TASK DIRECTIONS: Retype only the lines from the top of the records to the line with "(854, 396) = (674, 248): yellow", including that line but none of the pictures.

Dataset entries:
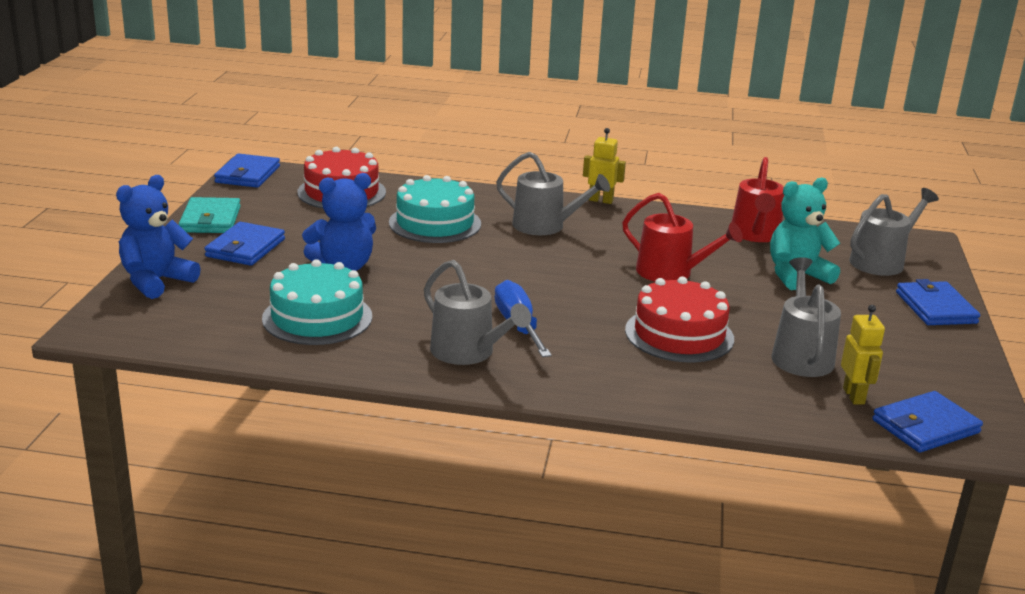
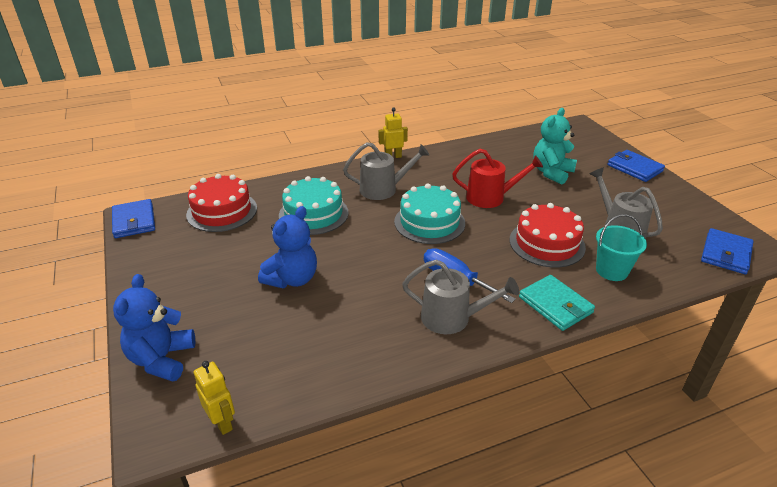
camera: 30 degrees left, 10 degrees up
(210, 219) = (146, 276): turquoise wallet -> turquoise wallet (555, 305)
(245, 248) = (202, 292): blue wallet -> none
(317, 317) = (322, 336): turquoise cake -> turquoise cake (429, 222)
(727, 384) = (611, 270): none -> turquoise bucket
(755, 234) = (500, 151): red watering can -> none
(854, 396) = (674, 248): yellow robot -> yellow robot (222, 422)
(881, 261) = (577, 146): grey watering can -> none

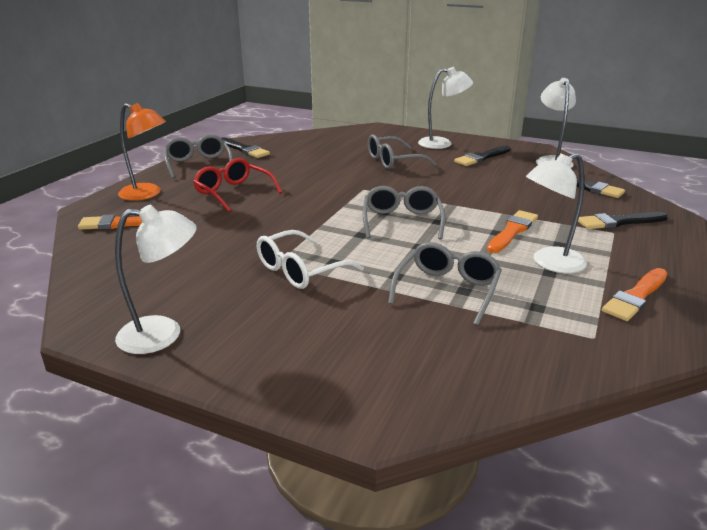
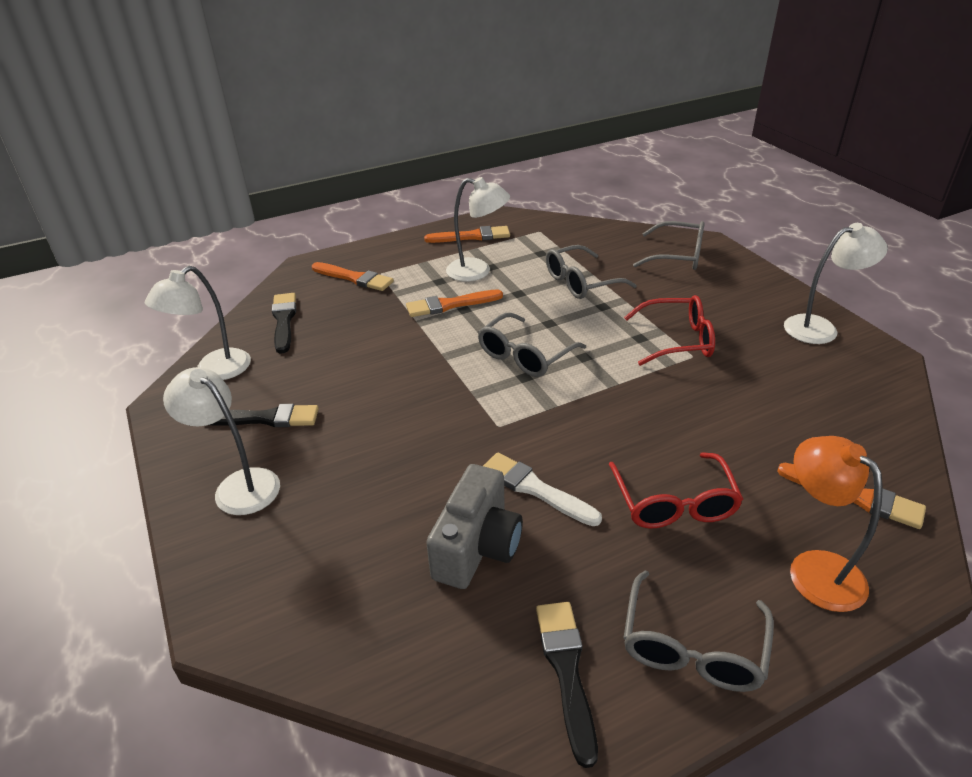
camera: 140 degrees left, 10 degrees up
(163, 334) = (820, 328): white lamp -> white lamp turned 135 degrees clockwise
(301, 270) = (676, 340): white glasses -> red glasses
(311, 177) = (535, 489): none -> white brush
(314, 159) = (477, 547): none -> grey camera
(394, 161) = (377, 471): grey glasses -> grey glasses (677, 256)
(618, 222) = (354, 278): black brush -> orange brush

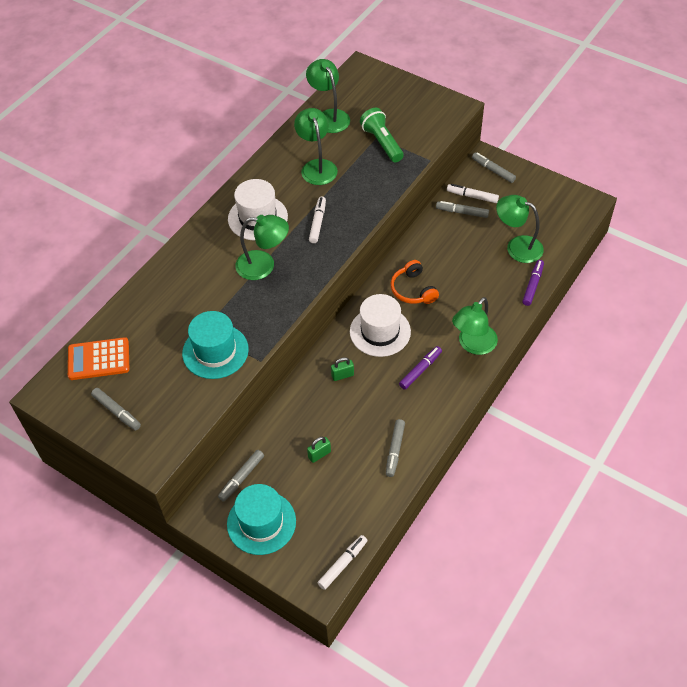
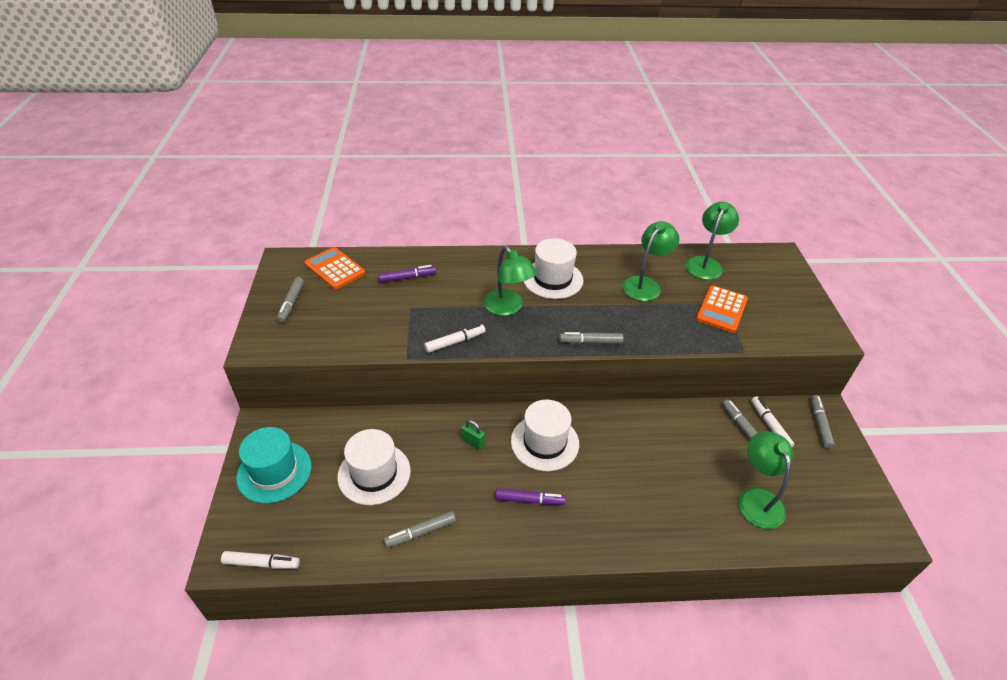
camera: 50 degrees right, 10 degrees down
(215, 351) = (393, 326): turquoise hat -> none
(241, 478) = (313, 431): grey marker -> grey marker (590, 342)
(318, 223) = (587, 316): white marker -> white marker (455, 342)
(319, 454) = (374, 473): green padlock -> white hat
(382, 143) = (721, 309): green flashlight -> orange calculator
(413, 290) = (614, 441): orange headphones -> none
(473, 345) = (599, 529): green lamp -> none
(533, 285) = (725, 542): purple marker -> purple marker (407, 278)

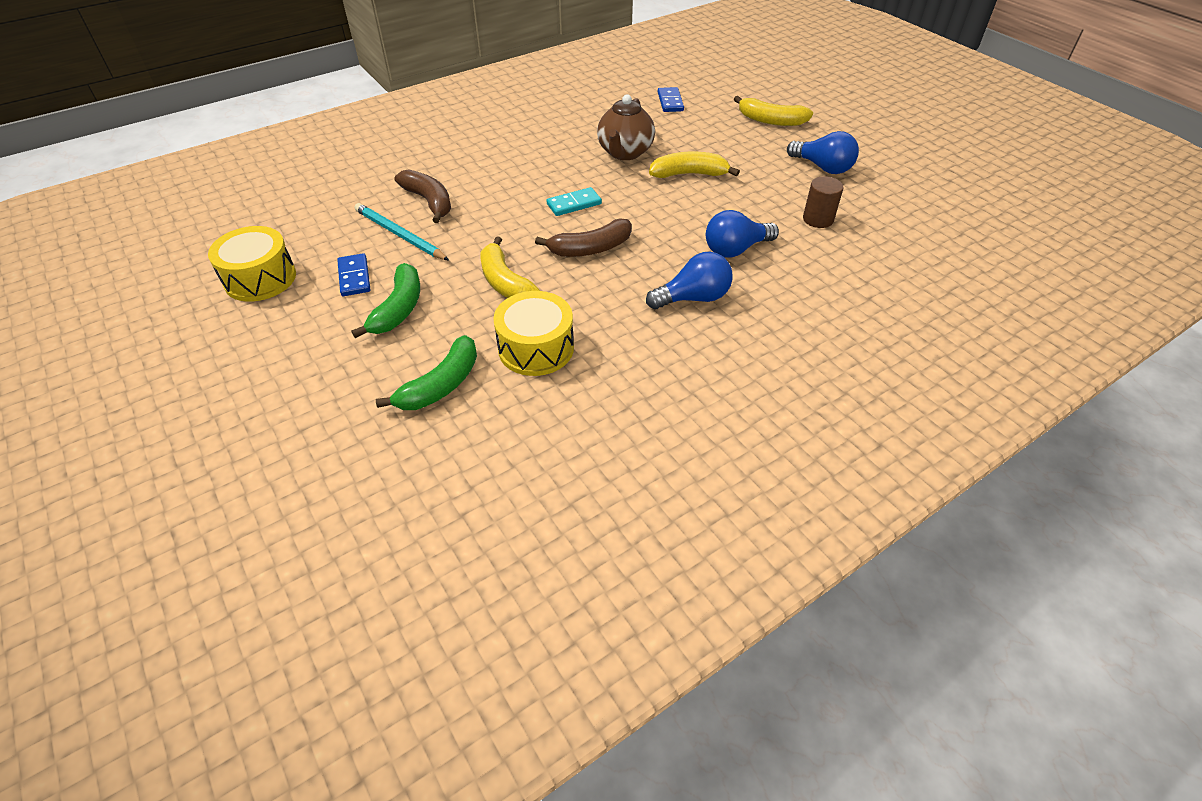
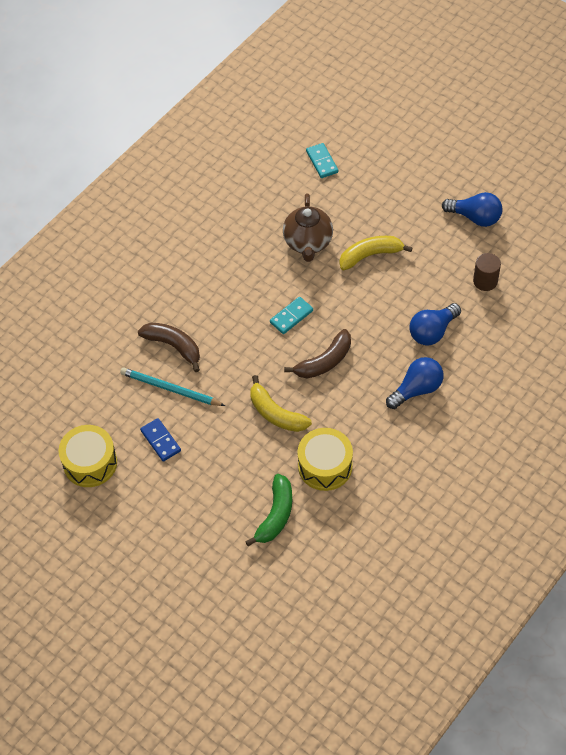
camera: 15 degrees left, 10 degrees up
(398, 309) = (211, 460): green banana -> none
(670, 102) = (322, 162): blue domino -> turquoise domino
(770, 121) = (417, 166): yellow banana -> none

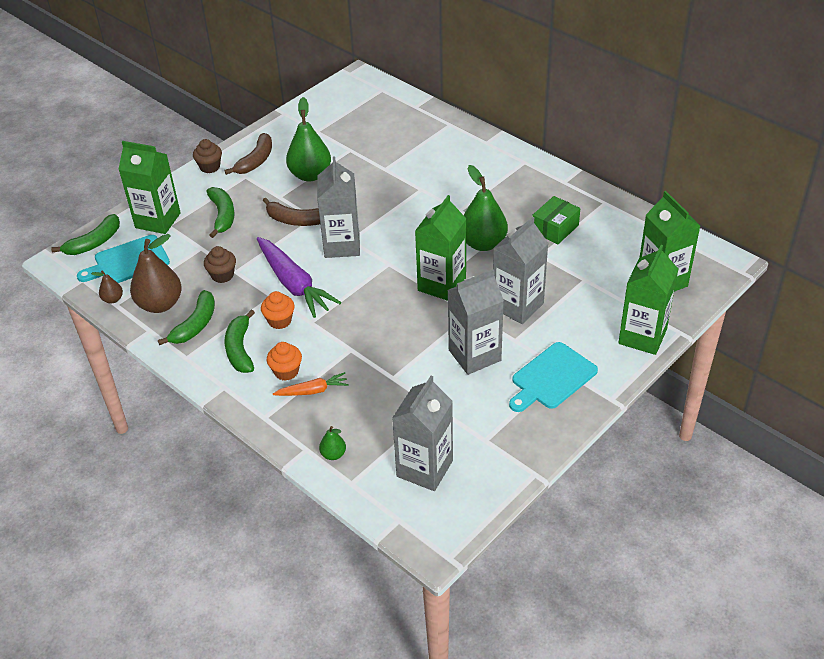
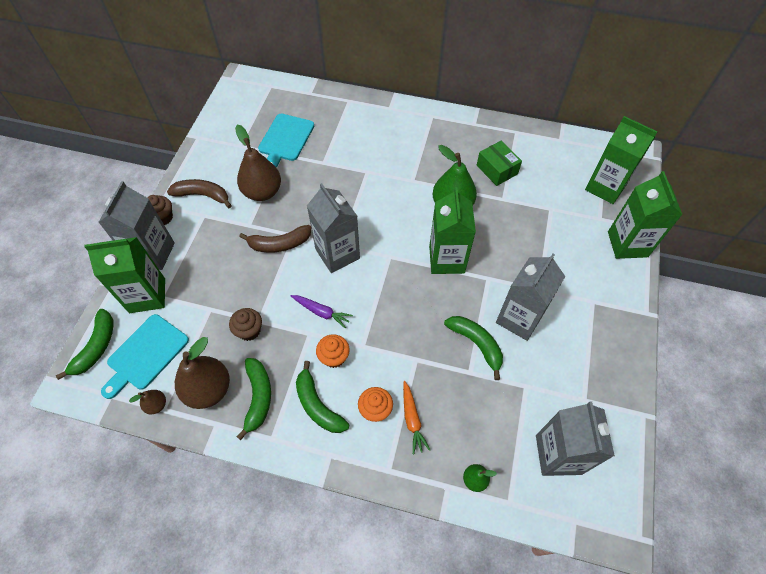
camera: 30 degrees left, 15 degrees up
(222, 215) = (208, 265): green banana -> green banana (476, 344)
(256, 161) = (203, 195): brown banana -> brown banana turned 75 degrees counterclockwise
(294, 284) = (321, 312): purple carrot -> purple carrot, size x0.52
(310, 175) = (262, 192): green pear -> brown pear
(312, 391) = (412, 419): orange carrot -> orange carrot turned 120 degrees clockwise
(517, 306) = (519, 255): grey carton -> grey carton (153, 253)
(551, 378) = (591, 313): turquoise cutting board -> turquoise cutting board (285, 140)
(555, 228) = (497, 169): green box -> green box turned 45 degrees counterclockwise

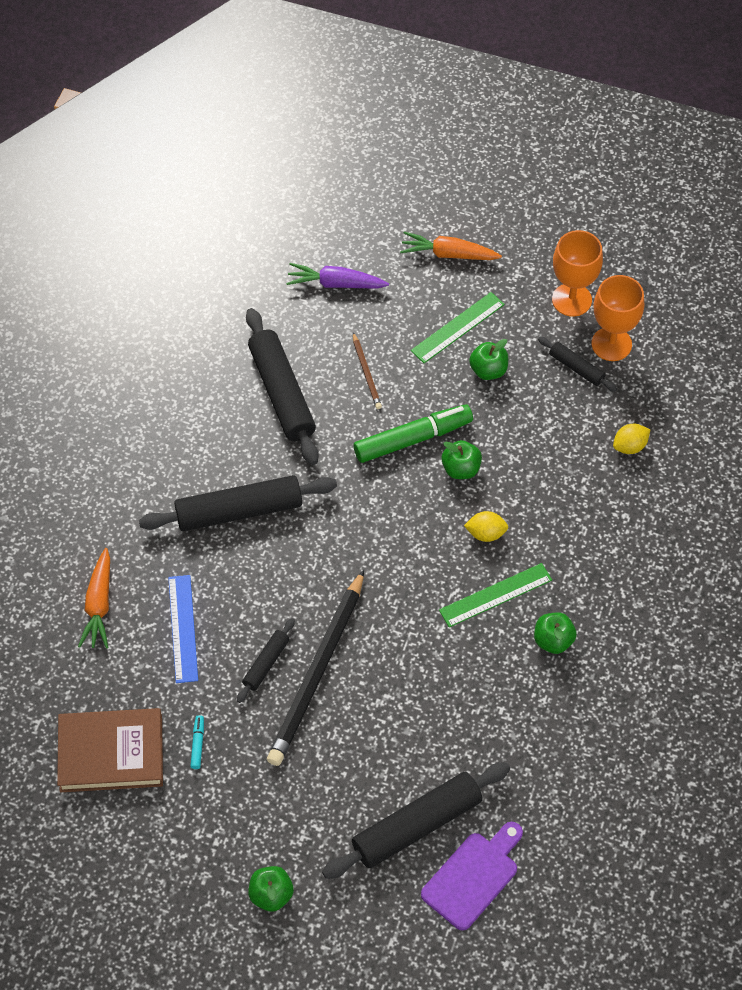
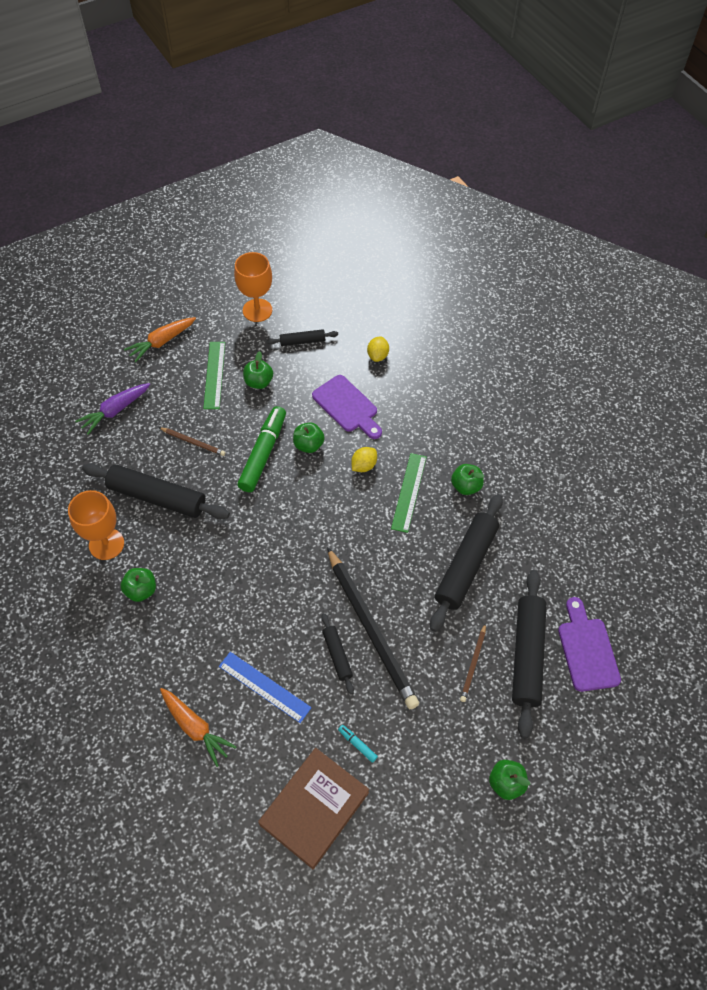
camera: 50 degrees left, 0 degrees up
(181, 459) = (141, 590): none -> green apple
(239, 511) = (213, 586): black rolling pin -> black rolling pin (465, 565)
(363, 785) = (473, 664): none -> brown pencil
(539, 467) = (347, 406): none -> purple cutting board
(611, 344) = (305, 314): orange goblet -> orange goblet (106, 544)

EXERCISE RESPONSE:
camera: 30 degrees left, 10 degrees up
(210, 219) = (146, 276): turquoise wallet -> turquoise wallet (555, 305)
(245, 248) = (202, 292): blue wallet -> none
(317, 317) = (322, 336): turquoise cake -> turquoise cake (429, 222)
(727, 384) = (611, 270): none -> turquoise bucket
(755, 234) = (500, 151): red watering can -> none
(854, 396) = (674, 248): yellow robot -> yellow robot (222, 422)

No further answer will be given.